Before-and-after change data
++++++++++++++++++++

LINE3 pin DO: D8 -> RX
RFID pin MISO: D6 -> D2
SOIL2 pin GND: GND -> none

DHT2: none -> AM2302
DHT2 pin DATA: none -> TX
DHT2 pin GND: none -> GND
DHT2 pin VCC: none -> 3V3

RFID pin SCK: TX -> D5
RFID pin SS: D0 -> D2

++++++++++++++++++++

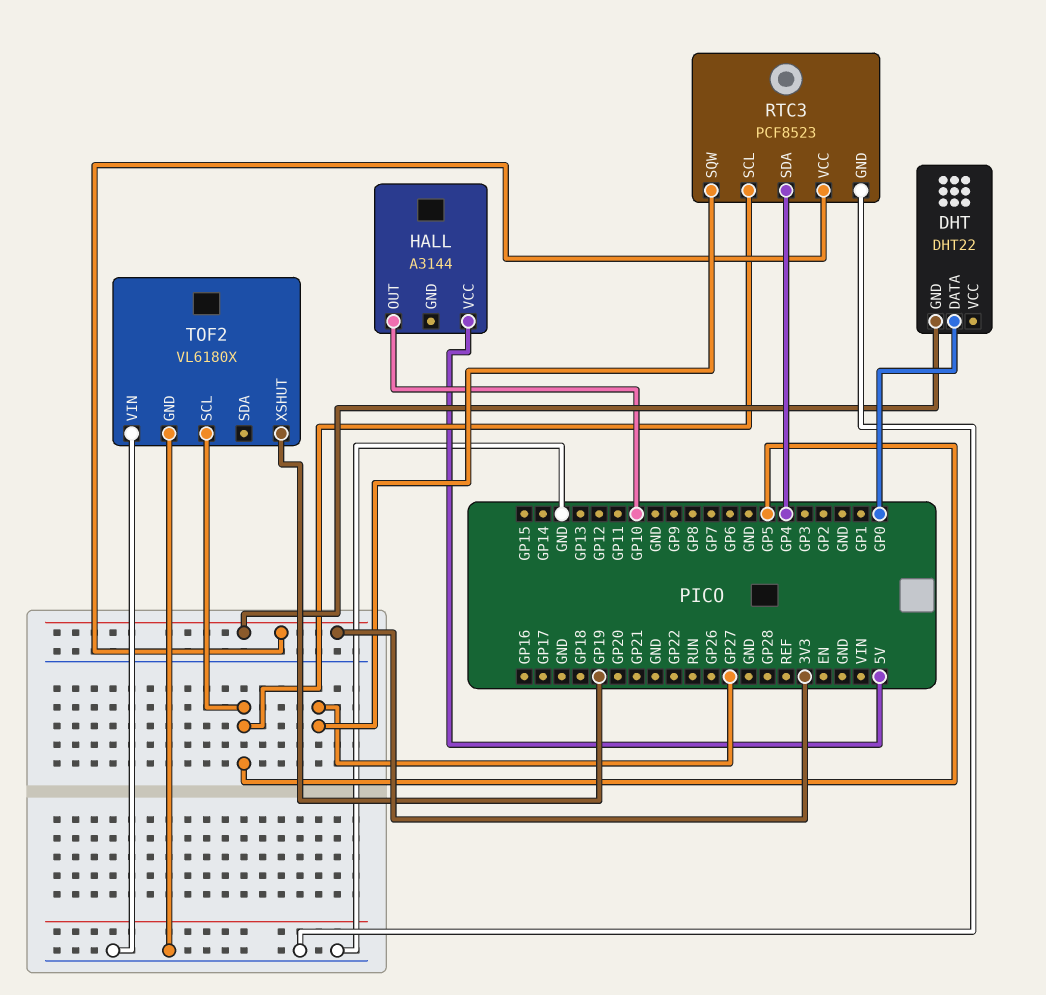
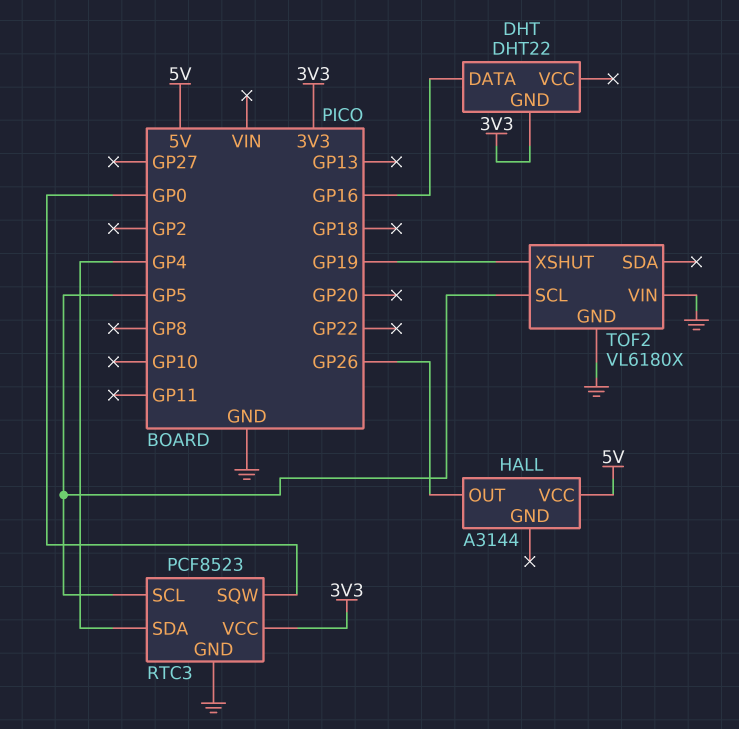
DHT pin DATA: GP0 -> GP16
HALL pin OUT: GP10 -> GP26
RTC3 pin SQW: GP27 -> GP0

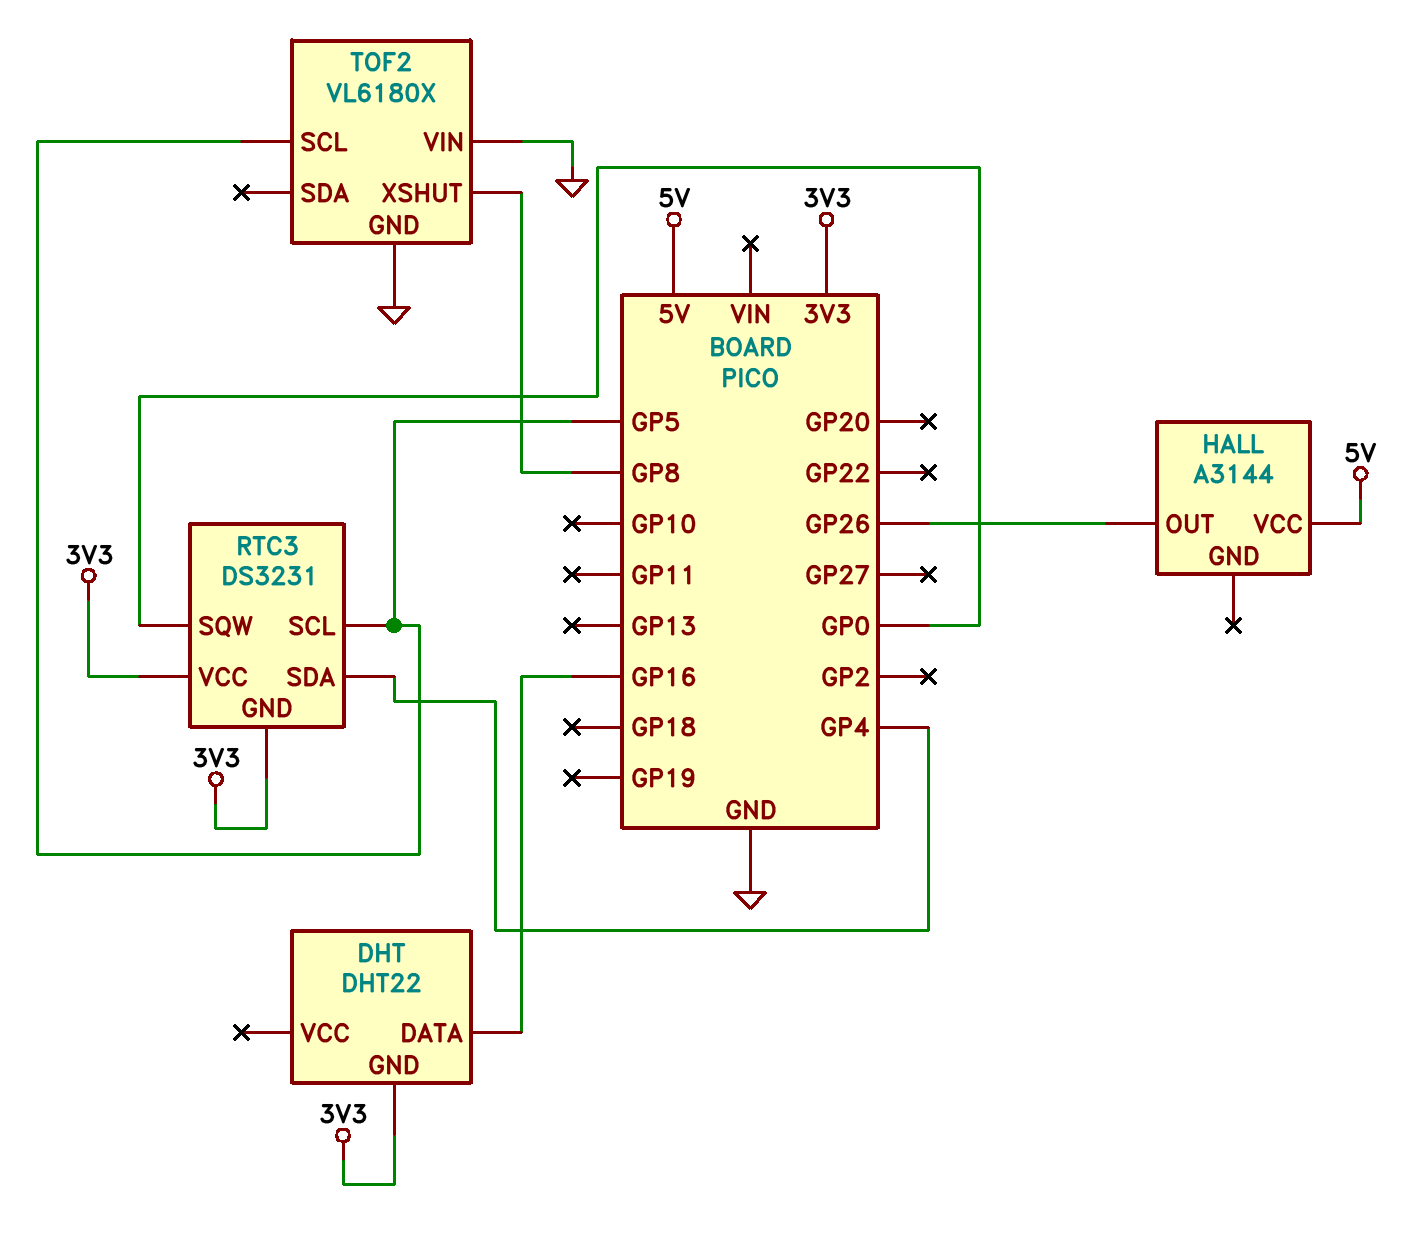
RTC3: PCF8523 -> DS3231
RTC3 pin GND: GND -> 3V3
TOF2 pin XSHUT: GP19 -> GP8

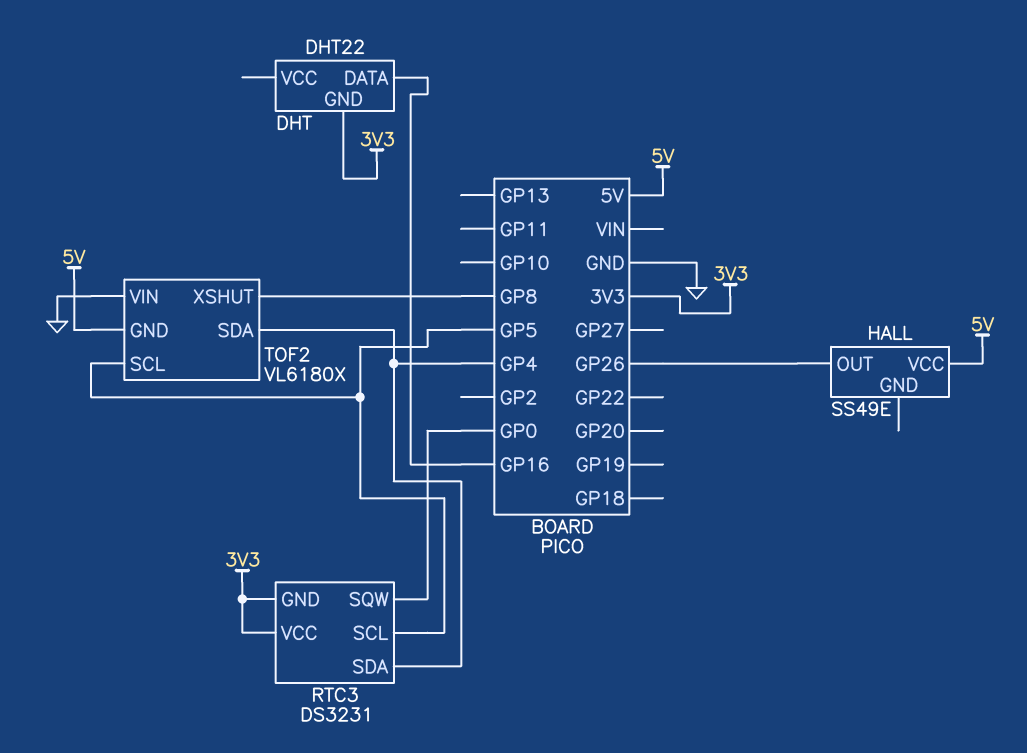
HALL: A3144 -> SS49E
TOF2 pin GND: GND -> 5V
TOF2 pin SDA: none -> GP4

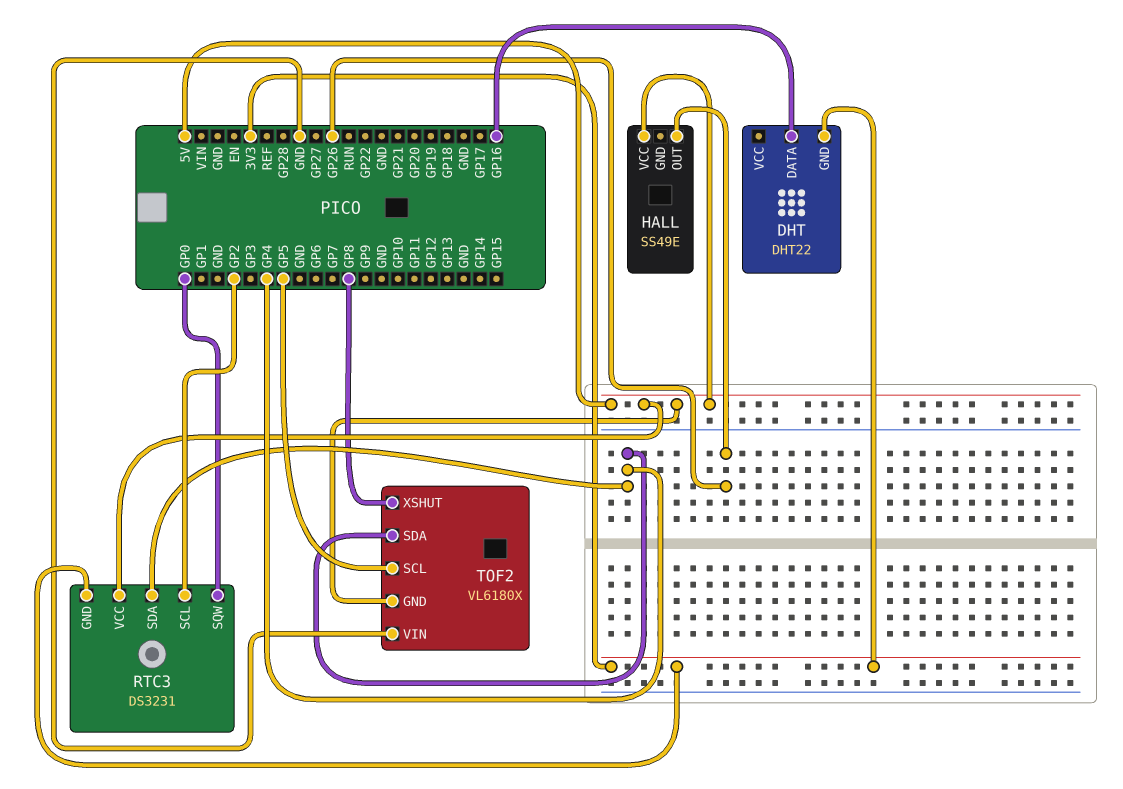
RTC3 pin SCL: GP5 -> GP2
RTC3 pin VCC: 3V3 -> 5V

++++++++++++++++++++

## What you are asked to do
Those lines of the records above that run from the one containing "DHT pin DATA: GP0 -> GP16" through the one containing "RTC3 pin VCC: 3V3 -> 5V" should be returned exactly, with no pictures among them.

## Response area
DHT pin DATA: GP0 -> GP16
HALL pin OUT: GP10 -> GP26
RTC3 pin SQW: GP27 -> GP0

RTC3: PCF8523 -> DS3231
RTC3 pin GND: GND -> 3V3
TOF2 pin XSHUT: GP19 -> GP8

HALL: A3144 -> SS49E
TOF2 pin GND: GND -> 5V
TOF2 pin SDA: none -> GP4

RTC3 pin SCL: GP5 -> GP2
RTC3 pin VCC: 3V3 -> 5V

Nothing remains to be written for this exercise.